Start of Exercise material

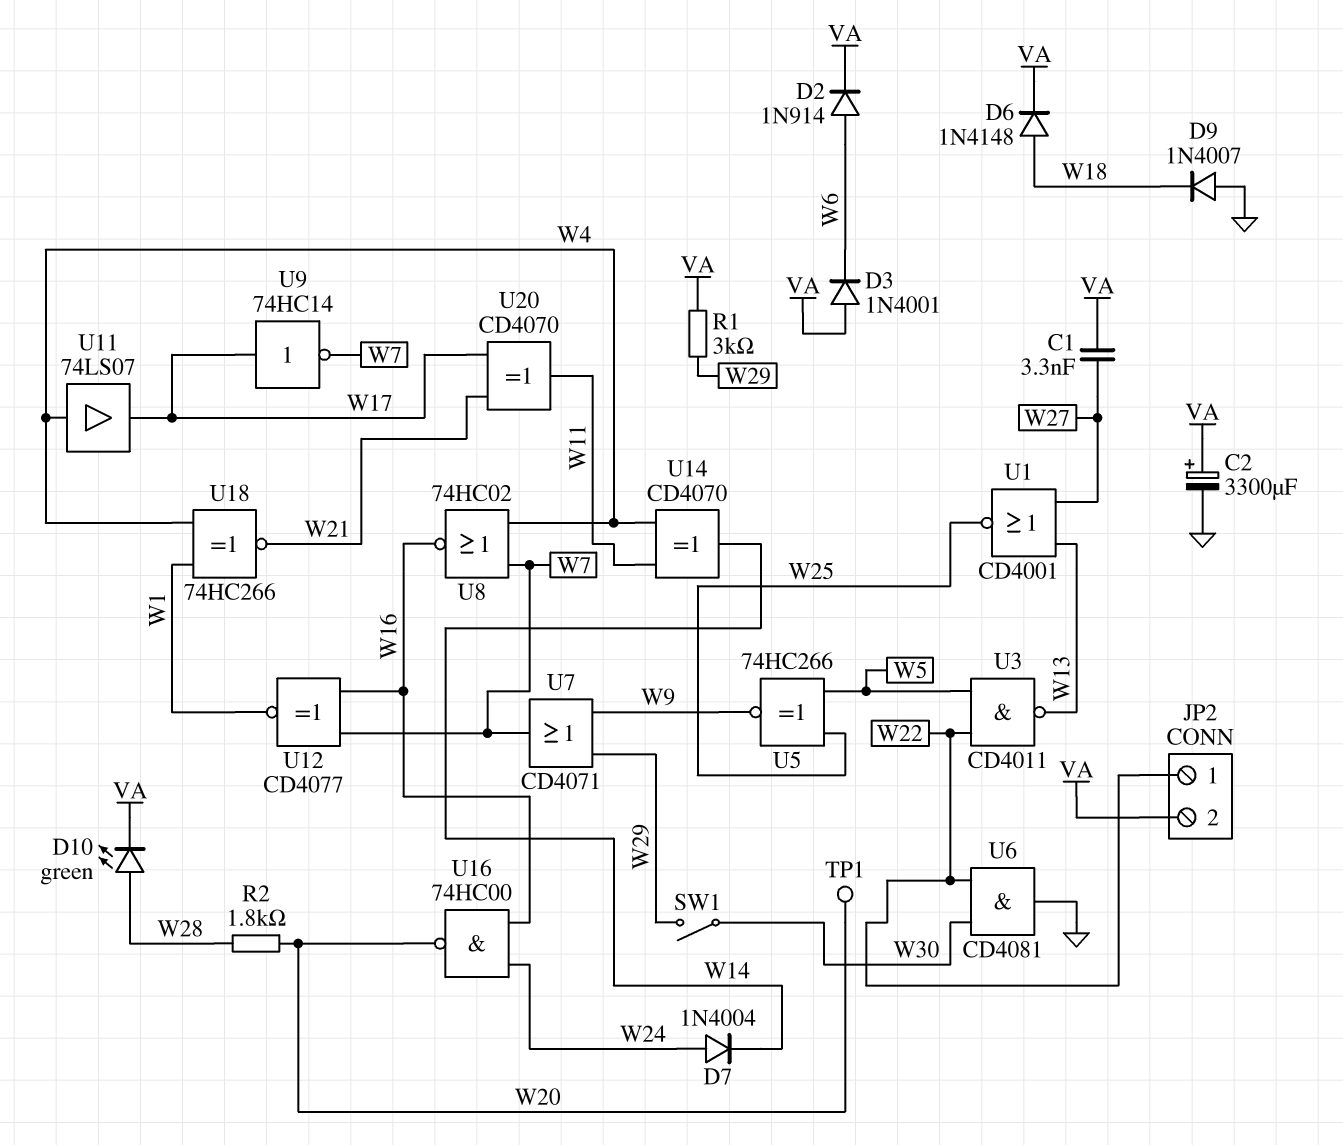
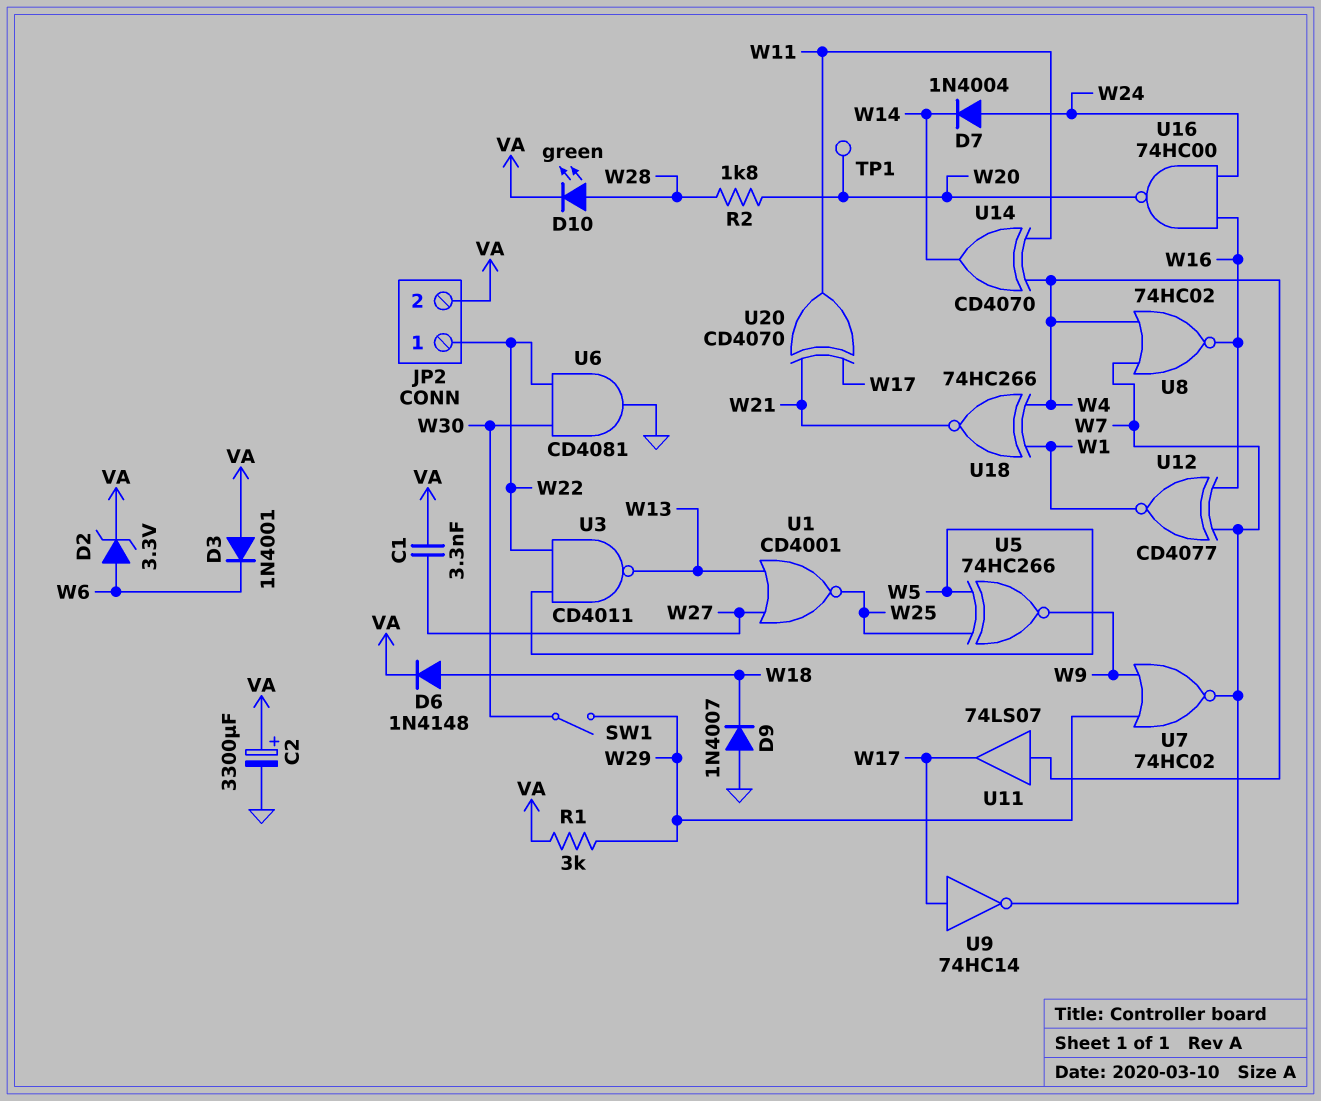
D2: diode 1N914 (A W6, K VA) -> zener 3.3V (A W6, K VA)
U7: OR CD4071 (in W9, in W29, out W7) -> NOR 74HC02 (in W9, in W29, out W7)

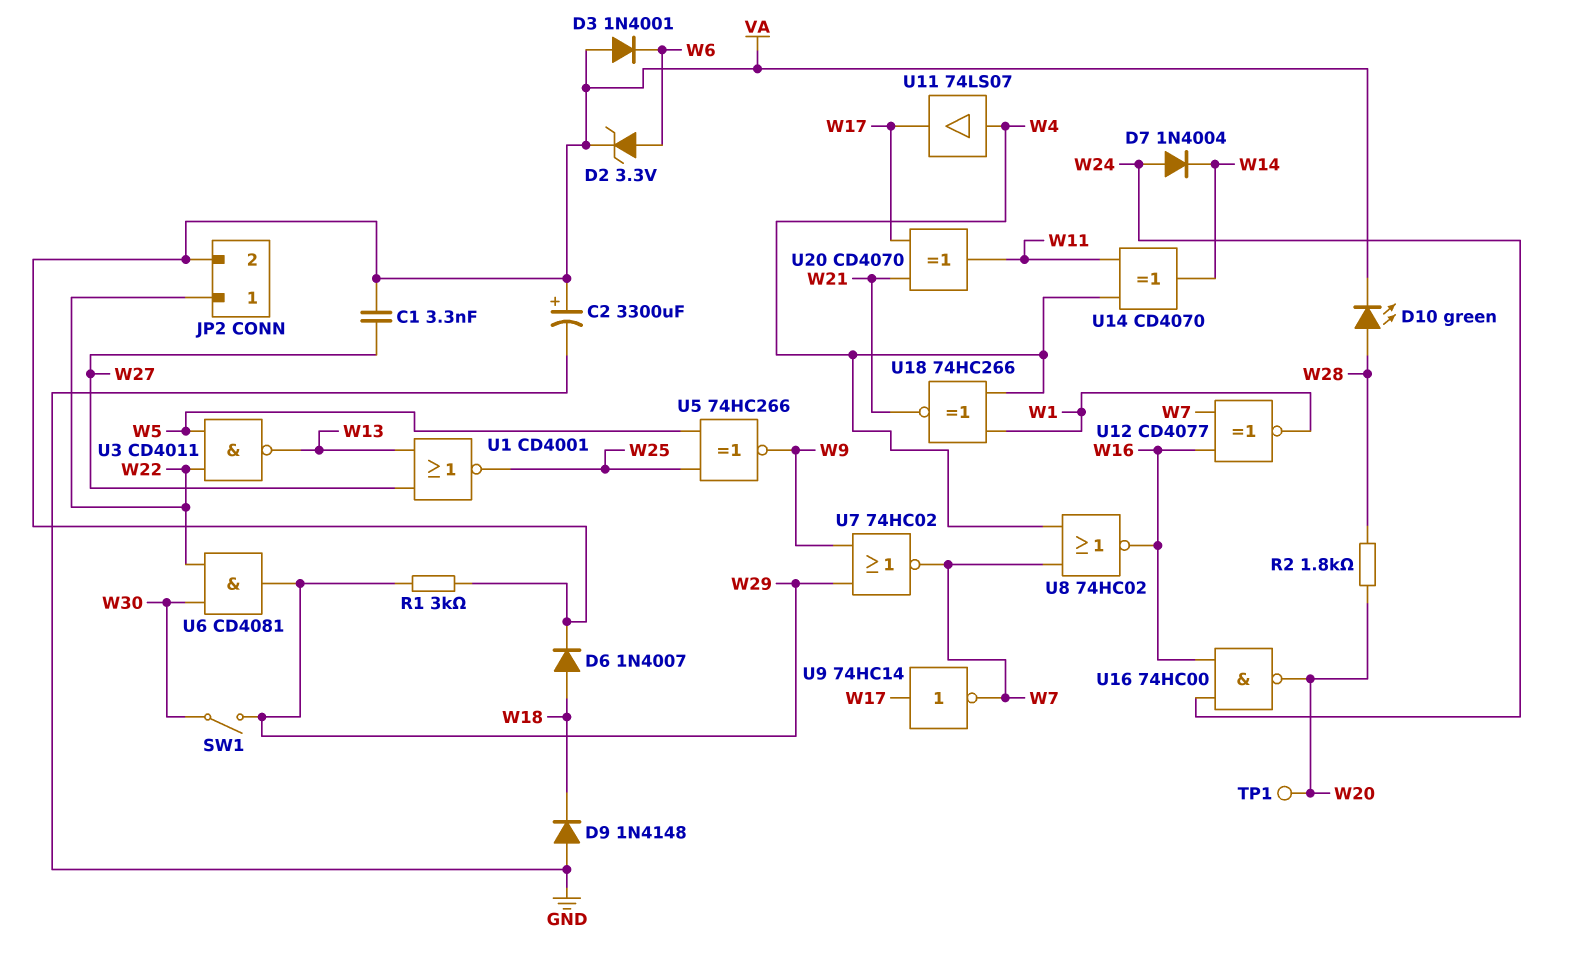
D6: diode 1N4148 (A W18, K VA) -> diode 1N4007 (A W18, K VA)
D9: diode 1N4007 (A GND, K W18) -> diode 1N4148 (A GND, K W18)
U6: AND CD4081 (in W22, in W30, out GND) -> AND CD4081 (in W22, in W30, out W29)

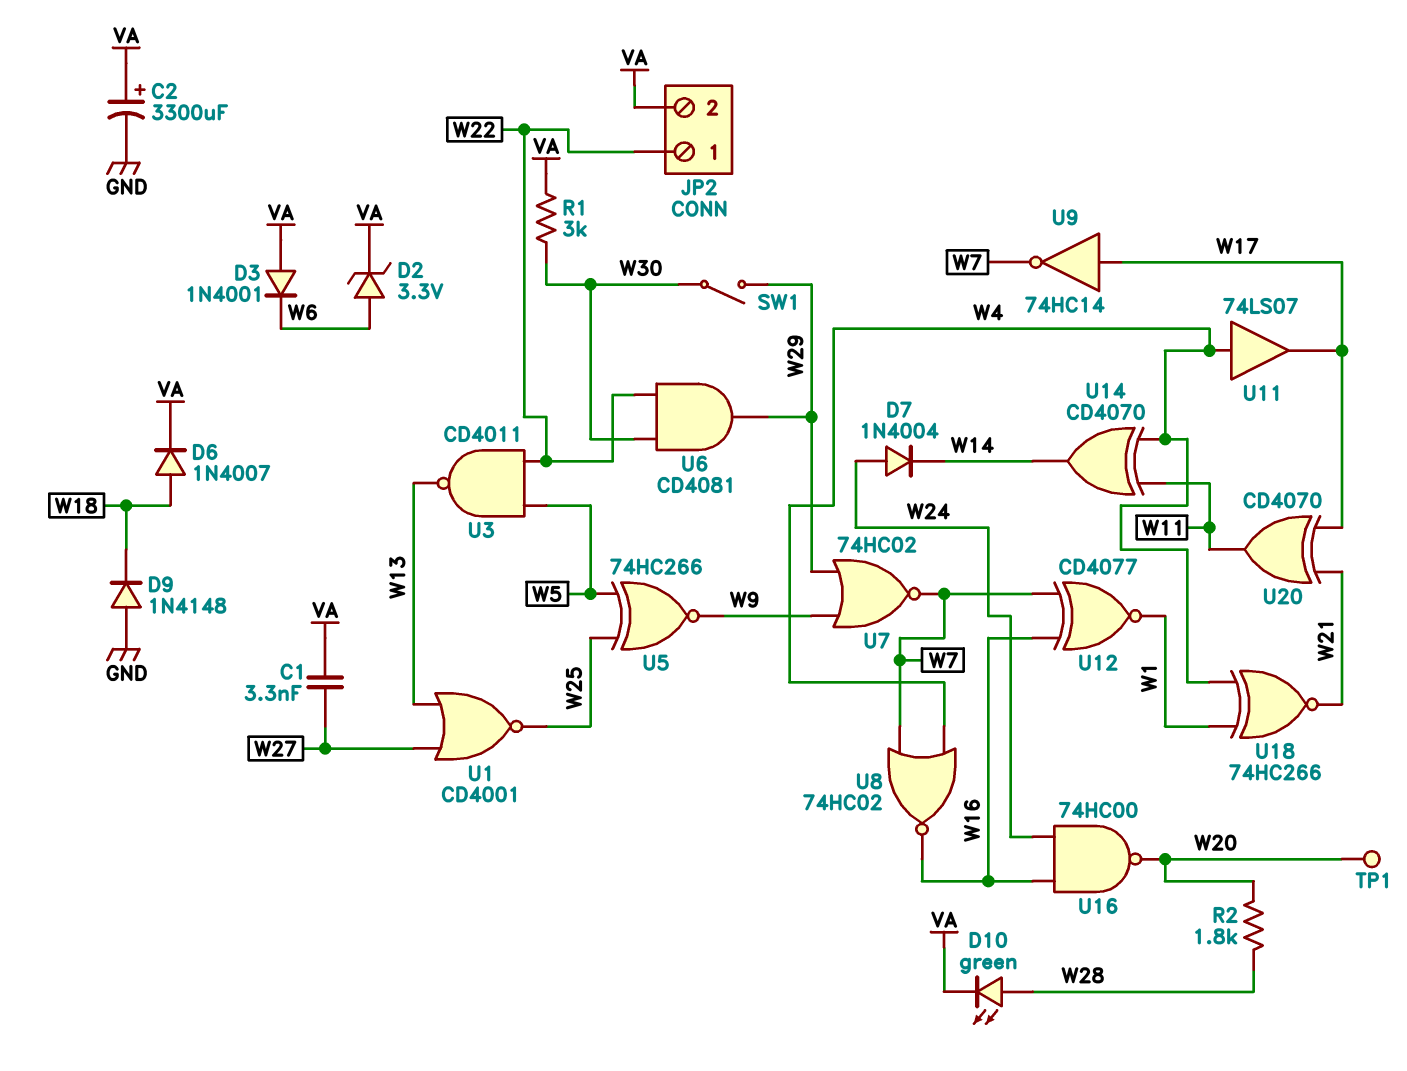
R1: 3k (VA, W29) -> 3k (VA, W30)

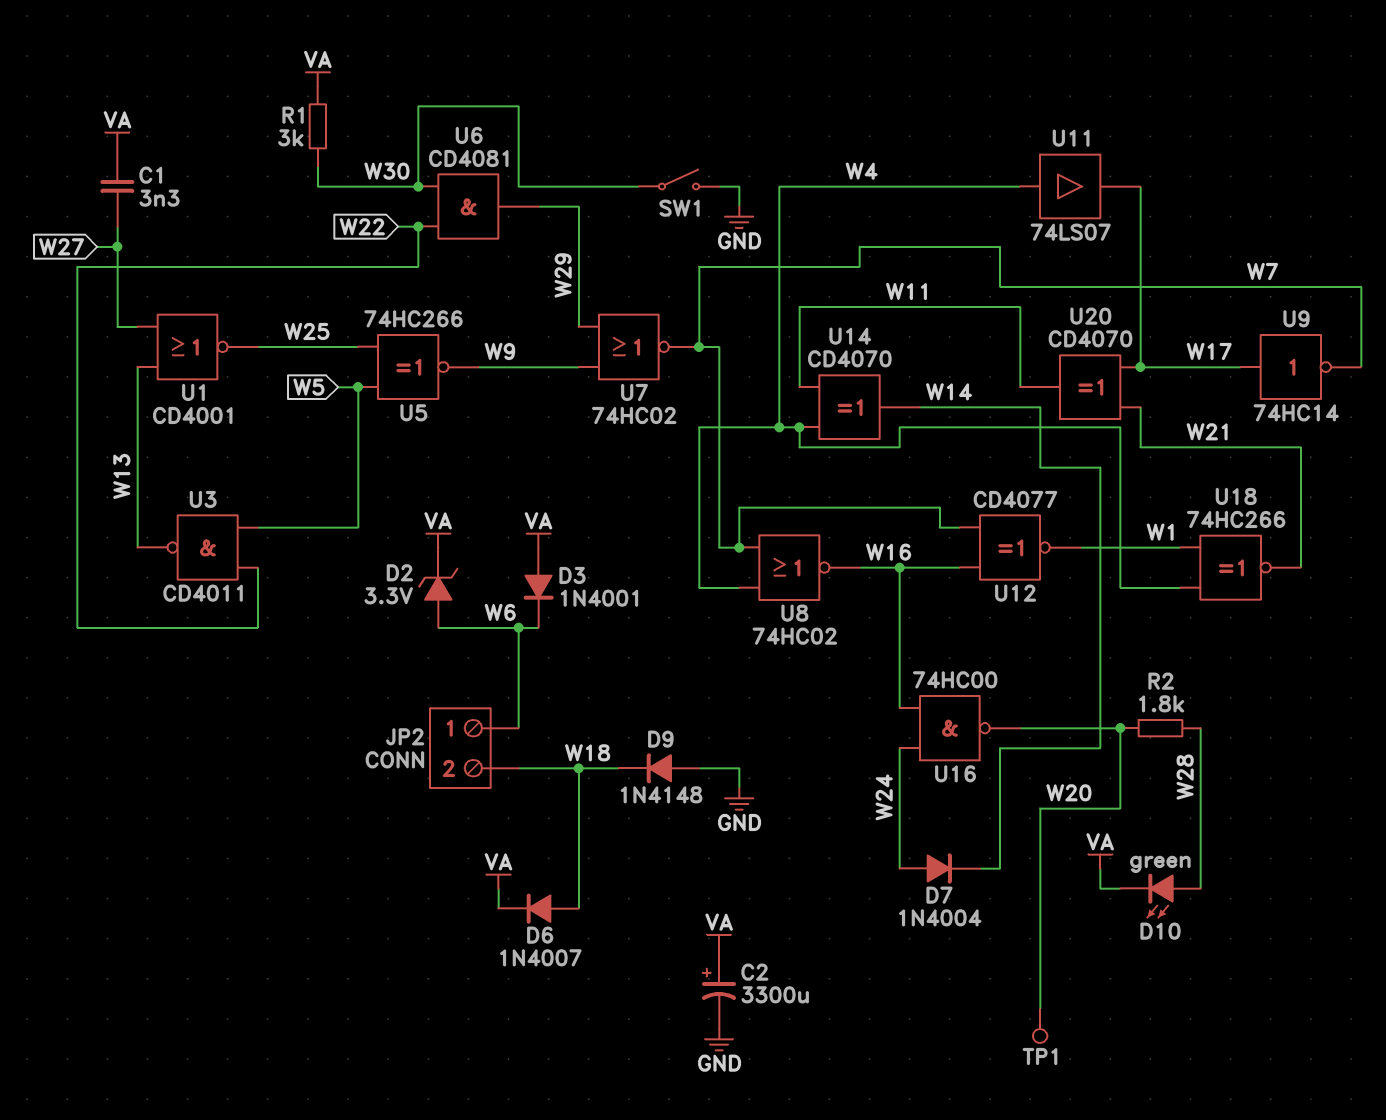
JP2 pin 1: W22 -> W6
JP2 pin 2: VA -> W18
SW1: switch (W29, W30) -> switch (GND, W30)

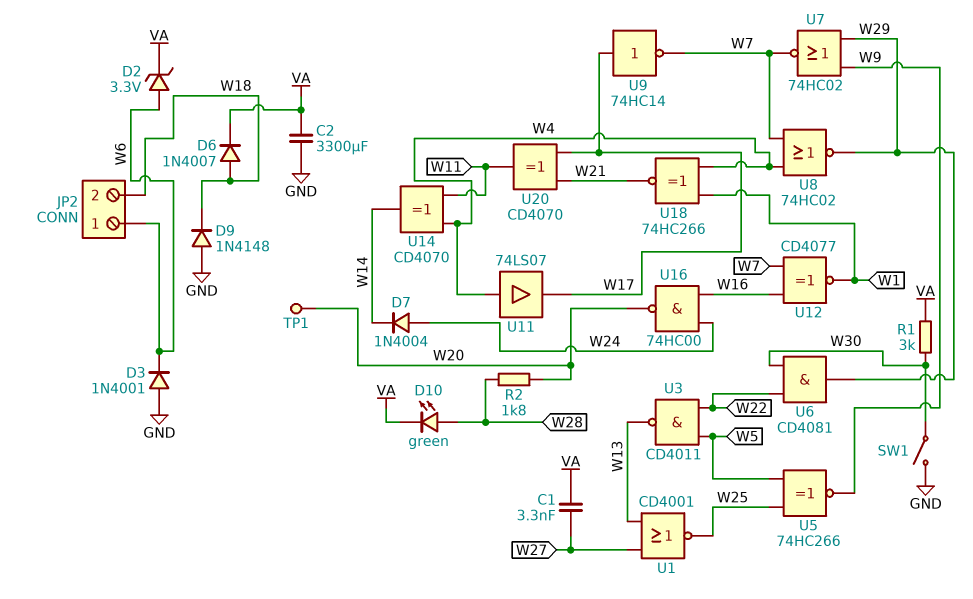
C2: 3300uF (plus VA, minus GND) -> 3300uF (GND, VA)
D3: diode 1N4001 (A VA, K W6) -> diode 1N4001 (A GND, K W6)
U8: NOR 74HC02 (in W4, in W7, out W16) -> NOR 74HC02 (in W4, in W7, out W29)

End of Exercise material

▶ **What you need to do**: An exact copy of the lines from the one with "U7: OR CD4071" through the last line of the records, inclusive, is required, with all pictures left out.

▶ **Exercise answer**:
U7: OR CD4071 (in W9, in W29, out W7) -> NOR 74HC02 (in W9, in W29, out W7)

D6: diode 1N4148 (A W18, K VA) -> diode 1N4007 (A W18, K VA)
D9: diode 1N4007 (A GND, K W18) -> diode 1N4148 (A GND, K W18)
U6: AND CD4081 (in W22, in W30, out GND) -> AND CD4081 (in W22, in W30, out W29)

R1: 3k (VA, W29) -> 3k (VA, W30)

JP2 pin 1: W22 -> W6
JP2 pin 2: VA -> W18
SW1: switch (W29, W30) -> switch (GND, W30)

C2: 3300uF (plus VA, minus GND) -> 3300uF (GND, VA)
D3: diode 1N4001 (A VA, K W6) -> diode 1N4001 (A GND, K W6)
U8: NOR 74HC02 (in W4, in W7, out W16) -> NOR 74HC02 (in W4, in W7, out W29)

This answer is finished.